Task directions ▸
In the copy, include every entry exactly but none of the pictures.
Start of Dataset records
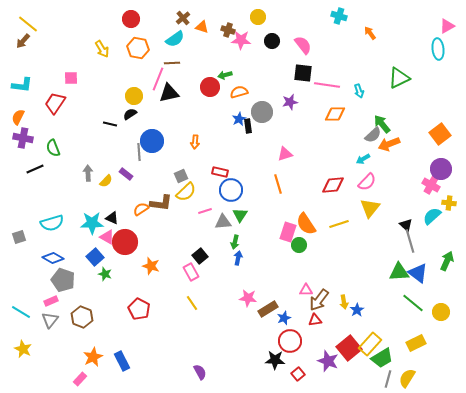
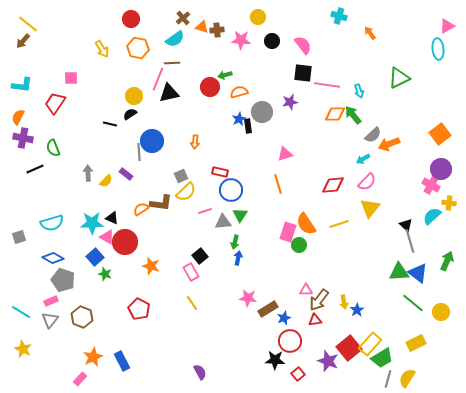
brown cross at (228, 30): moved 11 px left; rotated 24 degrees counterclockwise
green arrow at (382, 124): moved 29 px left, 9 px up
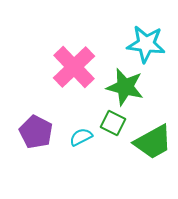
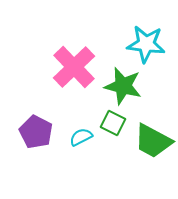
green star: moved 2 px left, 1 px up
green trapezoid: moved 1 px up; rotated 57 degrees clockwise
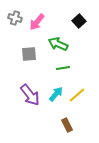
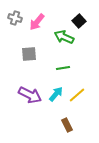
green arrow: moved 6 px right, 7 px up
purple arrow: rotated 25 degrees counterclockwise
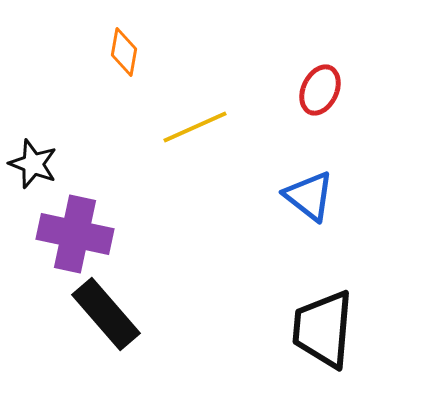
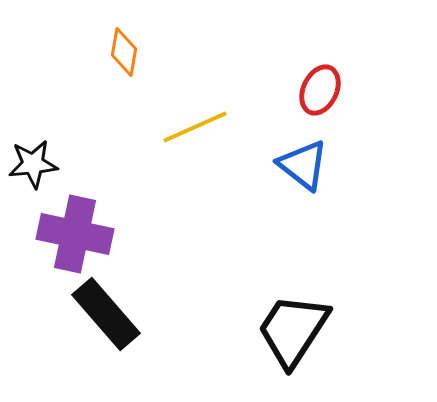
black star: rotated 27 degrees counterclockwise
blue triangle: moved 6 px left, 31 px up
black trapezoid: moved 30 px left, 1 px down; rotated 28 degrees clockwise
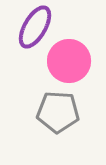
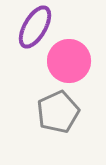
gray pentagon: rotated 27 degrees counterclockwise
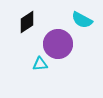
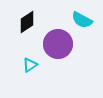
cyan triangle: moved 10 px left, 1 px down; rotated 28 degrees counterclockwise
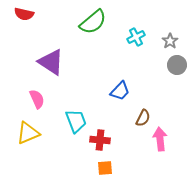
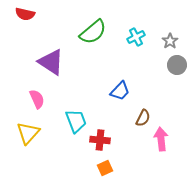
red semicircle: moved 1 px right
green semicircle: moved 10 px down
yellow triangle: rotated 25 degrees counterclockwise
pink arrow: moved 1 px right
orange square: rotated 21 degrees counterclockwise
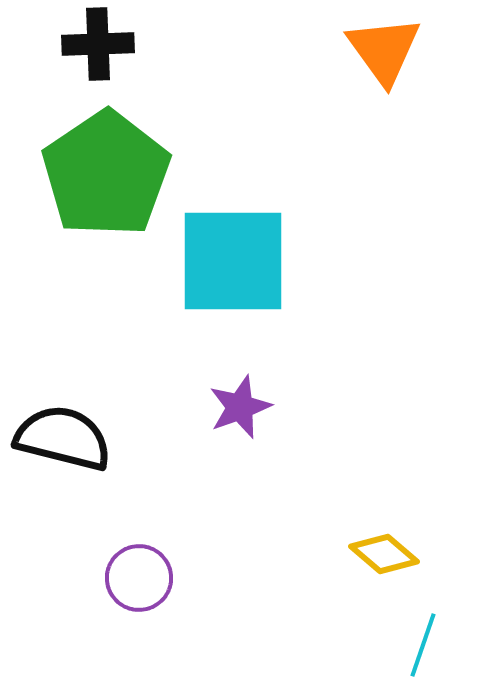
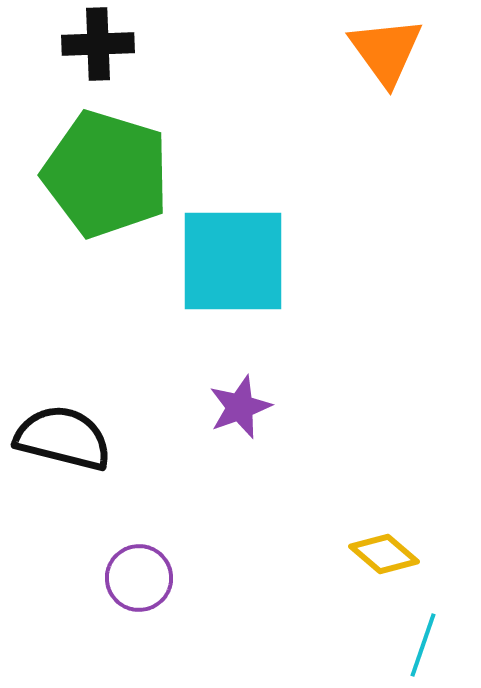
orange triangle: moved 2 px right, 1 px down
green pentagon: rotated 21 degrees counterclockwise
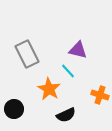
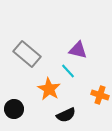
gray rectangle: rotated 24 degrees counterclockwise
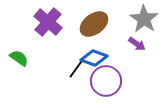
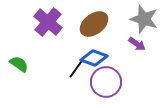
gray star: rotated 16 degrees counterclockwise
green semicircle: moved 6 px down
purple circle: moved 1 px down
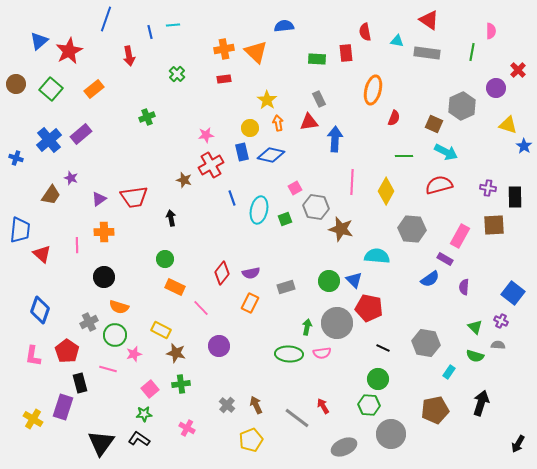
End of Dataset records
Output ▸
brown cross at (228, 30): moved 11 px left; rotated 24 degrees counterclockwise
green arrow at (382, 124): moved 29 px left, 9 px up
green star: moved 2 px left, 1 px up
green trapezoid: moved 1 px up; rotated 57 degrees clockwise
green arrow: moved 6 px right, 7 px up
purple arrow: rotated 25 degrees counterclockwise
black star: rotated 27 degrees counterclockwise
blue triangle: moved 6 px left, 31 px up
black trapezoid: moved 30 px left, 1 px down; rotated 28 degrees clockwise
gray pentagon: rotated 27 degrees counterclockwise
cyan triangle: moved 10 px left, 1 px down; rotated 28 degrees counterclockwise
red semicircle: moved 1 px right
green semicircle: moved 10 px down
yellow triangle: rotated 25 degrees counterclockwise
pink arrow: moved 1 px right
orange square: rotated 21 degrees counterclockwise
orange triangle: moved 2 px right, 1 px down
green pentagon: rotated 21 degrees counterclockwise
gray rectangle: rotated 24 degrees counterclockwise
gray star: rotated 16 degrees counterclockwise
green semicircle: moved 6 px down
purple circle: moved 1 px down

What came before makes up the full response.